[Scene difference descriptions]
Content starts

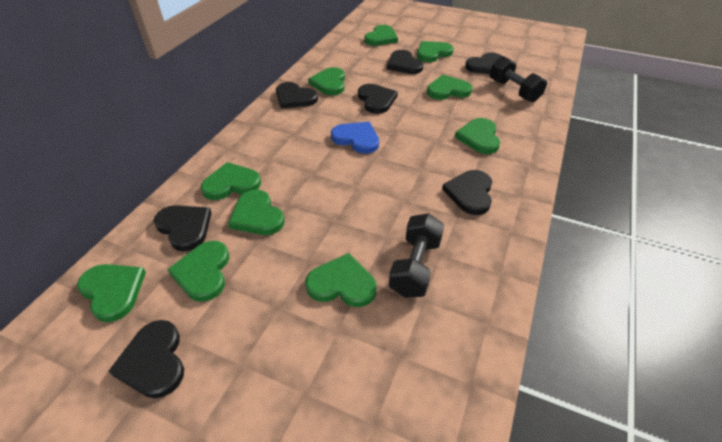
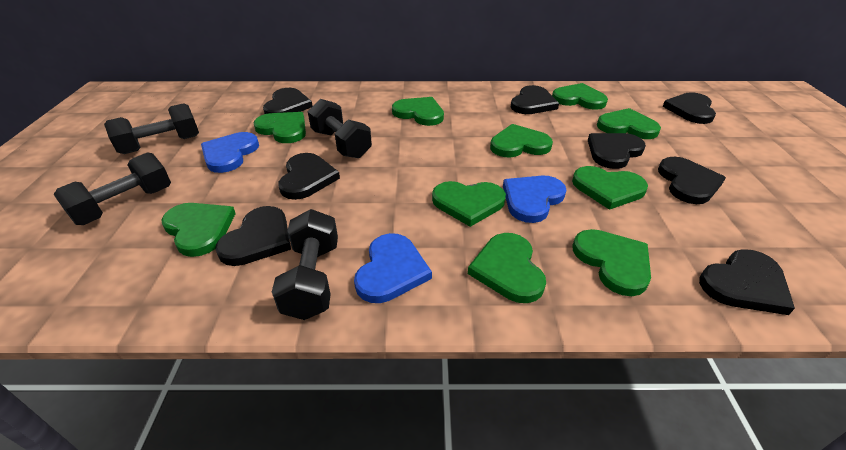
black dumbbell: 2 -> 4
black heart: 7 -> 8
blue heart: 1 -> 3

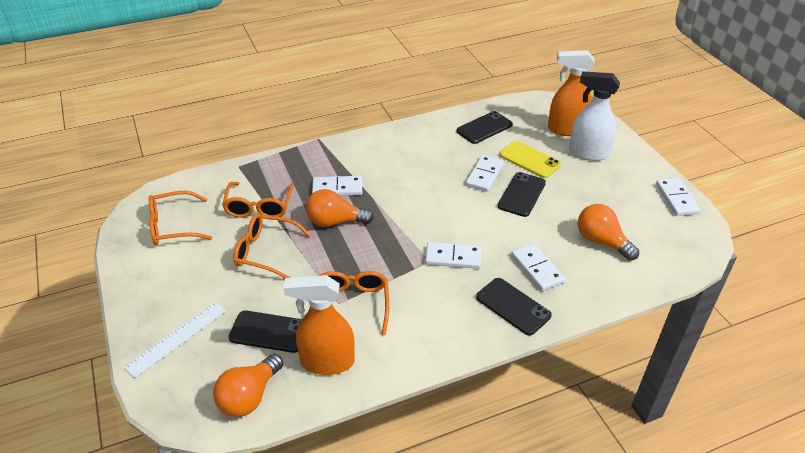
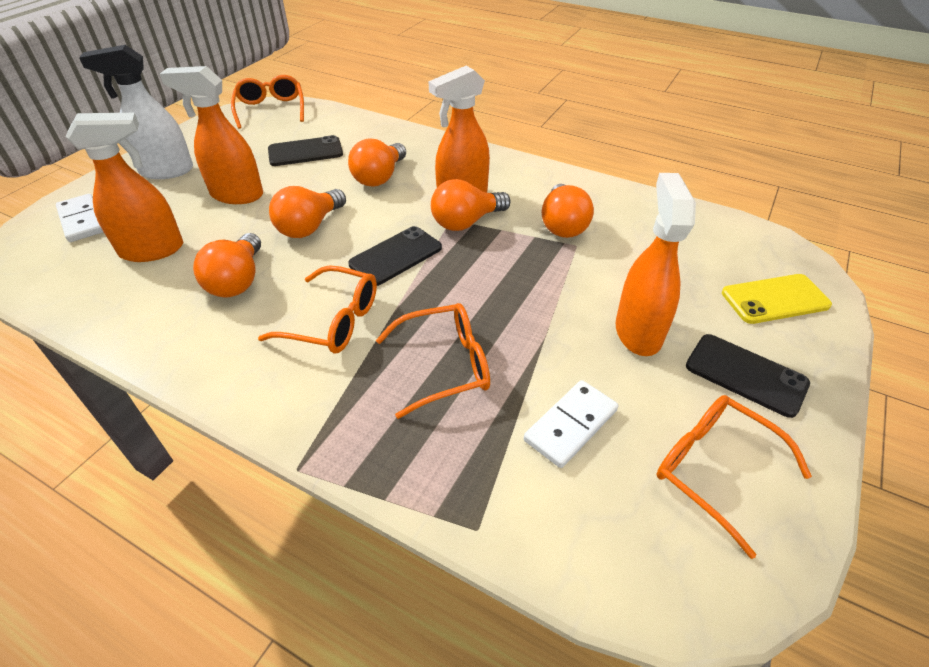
black phone: 4 -> 3
orange light bulb: 3 -> 5
orange spray bottle: 2 -> 4
white domino: 5 -> 2
white ruler: 1 -> 0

Content ends

(Exercise prompt):
Copy the lines above exactly, beginning at the line containing "orange spray bottle: 2 -> 4" and stopping at the last line.

(Result for this exercise):
orange spray bottle: 2 -> 4
white domino: 5 -> 2
white ruler: 1 -> 0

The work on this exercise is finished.